[Input data — start]

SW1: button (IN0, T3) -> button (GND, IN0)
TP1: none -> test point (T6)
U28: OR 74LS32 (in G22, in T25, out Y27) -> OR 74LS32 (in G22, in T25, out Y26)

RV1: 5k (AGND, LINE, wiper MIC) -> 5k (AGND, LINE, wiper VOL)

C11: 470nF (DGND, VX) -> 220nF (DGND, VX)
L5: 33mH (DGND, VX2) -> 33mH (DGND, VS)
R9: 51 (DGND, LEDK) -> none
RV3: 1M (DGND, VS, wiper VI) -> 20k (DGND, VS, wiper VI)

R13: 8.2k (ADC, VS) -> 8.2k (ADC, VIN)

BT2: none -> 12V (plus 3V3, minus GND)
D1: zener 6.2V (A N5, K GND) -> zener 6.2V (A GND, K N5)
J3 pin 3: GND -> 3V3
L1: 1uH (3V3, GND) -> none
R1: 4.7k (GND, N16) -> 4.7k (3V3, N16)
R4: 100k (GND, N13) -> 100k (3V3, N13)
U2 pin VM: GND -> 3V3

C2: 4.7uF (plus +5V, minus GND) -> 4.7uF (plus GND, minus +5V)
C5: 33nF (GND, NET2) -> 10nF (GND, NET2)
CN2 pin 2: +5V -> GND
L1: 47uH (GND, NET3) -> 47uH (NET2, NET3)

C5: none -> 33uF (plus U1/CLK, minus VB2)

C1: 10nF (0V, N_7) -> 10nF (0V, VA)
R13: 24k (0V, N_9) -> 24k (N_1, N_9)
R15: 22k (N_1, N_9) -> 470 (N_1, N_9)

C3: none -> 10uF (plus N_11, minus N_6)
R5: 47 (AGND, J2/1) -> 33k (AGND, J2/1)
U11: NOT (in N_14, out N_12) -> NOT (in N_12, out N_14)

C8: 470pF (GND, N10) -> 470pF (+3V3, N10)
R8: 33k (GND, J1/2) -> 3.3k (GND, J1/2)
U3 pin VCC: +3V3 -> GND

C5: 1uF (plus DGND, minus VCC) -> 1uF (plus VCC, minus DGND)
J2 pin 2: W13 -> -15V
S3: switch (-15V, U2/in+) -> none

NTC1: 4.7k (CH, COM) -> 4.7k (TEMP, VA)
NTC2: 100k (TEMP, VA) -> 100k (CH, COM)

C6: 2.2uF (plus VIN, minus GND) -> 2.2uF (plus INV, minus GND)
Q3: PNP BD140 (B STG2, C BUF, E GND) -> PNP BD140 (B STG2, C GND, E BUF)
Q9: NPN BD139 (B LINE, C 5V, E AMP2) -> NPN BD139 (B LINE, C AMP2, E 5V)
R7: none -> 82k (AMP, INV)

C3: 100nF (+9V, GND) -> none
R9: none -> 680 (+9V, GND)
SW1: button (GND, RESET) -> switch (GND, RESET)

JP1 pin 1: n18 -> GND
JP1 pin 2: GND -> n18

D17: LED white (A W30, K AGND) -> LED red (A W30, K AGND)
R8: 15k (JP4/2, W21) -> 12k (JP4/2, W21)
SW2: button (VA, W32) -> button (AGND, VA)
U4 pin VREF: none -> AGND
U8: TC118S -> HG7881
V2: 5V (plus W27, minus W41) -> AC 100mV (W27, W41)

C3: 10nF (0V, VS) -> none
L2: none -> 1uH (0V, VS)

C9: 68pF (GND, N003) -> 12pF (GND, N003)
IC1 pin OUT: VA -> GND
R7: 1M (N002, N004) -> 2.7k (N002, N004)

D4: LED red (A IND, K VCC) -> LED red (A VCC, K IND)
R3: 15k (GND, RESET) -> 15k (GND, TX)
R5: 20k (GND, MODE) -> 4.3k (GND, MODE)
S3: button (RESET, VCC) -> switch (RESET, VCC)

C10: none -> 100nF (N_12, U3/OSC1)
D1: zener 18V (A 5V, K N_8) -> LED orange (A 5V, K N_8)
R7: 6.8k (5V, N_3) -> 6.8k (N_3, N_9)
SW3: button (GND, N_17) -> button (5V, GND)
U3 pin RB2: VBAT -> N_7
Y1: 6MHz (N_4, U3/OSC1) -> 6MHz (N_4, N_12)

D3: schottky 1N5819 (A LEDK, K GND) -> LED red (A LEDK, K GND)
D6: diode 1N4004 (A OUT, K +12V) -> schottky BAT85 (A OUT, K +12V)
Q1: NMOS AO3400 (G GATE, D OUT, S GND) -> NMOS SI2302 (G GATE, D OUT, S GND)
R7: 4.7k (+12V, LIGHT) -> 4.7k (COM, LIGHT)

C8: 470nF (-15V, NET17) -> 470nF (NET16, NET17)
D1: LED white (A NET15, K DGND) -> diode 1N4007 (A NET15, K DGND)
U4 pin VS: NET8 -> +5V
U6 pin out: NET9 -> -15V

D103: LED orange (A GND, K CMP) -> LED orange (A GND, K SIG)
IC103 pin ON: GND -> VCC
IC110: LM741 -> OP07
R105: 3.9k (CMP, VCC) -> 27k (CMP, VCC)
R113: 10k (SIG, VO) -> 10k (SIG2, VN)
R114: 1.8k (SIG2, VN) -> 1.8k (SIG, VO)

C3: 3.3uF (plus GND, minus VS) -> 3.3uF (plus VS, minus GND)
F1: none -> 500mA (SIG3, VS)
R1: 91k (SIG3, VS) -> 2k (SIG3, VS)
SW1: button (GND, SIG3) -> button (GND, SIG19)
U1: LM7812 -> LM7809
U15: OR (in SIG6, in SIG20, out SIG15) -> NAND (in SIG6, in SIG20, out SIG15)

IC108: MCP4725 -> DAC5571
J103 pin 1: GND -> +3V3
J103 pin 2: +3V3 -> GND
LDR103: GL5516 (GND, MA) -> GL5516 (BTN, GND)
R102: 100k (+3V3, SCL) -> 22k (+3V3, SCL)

[Input data — finish]

What you are asked to do: Repeat only the stretch of lines that opens with the line containing "C8: 470nF (-15V, NET17)" and closes with the final line of the entries, both included, exactly as written.

Answer to the exercise:
C8: 470nF (-15V, NET17) -> 470nF (NET16, NET17)
D1: LED white (A NET15, K DGND) -> diode 1N4007 (A NET15, K DGND)
U4 pin VS: NET8 -> +5V
U6 pin out: NET9 -> -15V

D103: LED orange (A GND, K CMP) -> LED orange (A GND, K SIG)
IC103 pin ON: GND -> VCC
IC110: LM741 -> OP07
R105: 3.9k (CMP, VCC) -> 27k (CMP, VCC)
R113: 10k (SIG, VO) -> 10k (SIG2, VN)
R114: 1.8k (SIG2, VN) -> 1.8k (SIG, VO)

C3: 3.3uF (plus GND, minus VS) -> 3.3uF (plus VS, minus GND)
F1: none -> 500mA (SIG3, VS)
R1: 91k (SIG3, VS) -> 2k (SIG3, VS)
SW1: button (GND, SIG3) -> button (GND, SIG19)
U1: LM7812 -> LM7809
U15: OR (in SIG6, in SIG20, out SIG15) -> NAND (in SIG6, in SIG20, out SIG15)

IC108: MCP4725 -> DAC5571
J103 pin 1: GND -> +3V3
J103 pin 2: +3V3 -> GND
LDR103: GL5516 (GND, MA) -> GL5516 (BTN, GND)
R102: 100k (+3V3, SCL) -> 22k (+3V3, SCL)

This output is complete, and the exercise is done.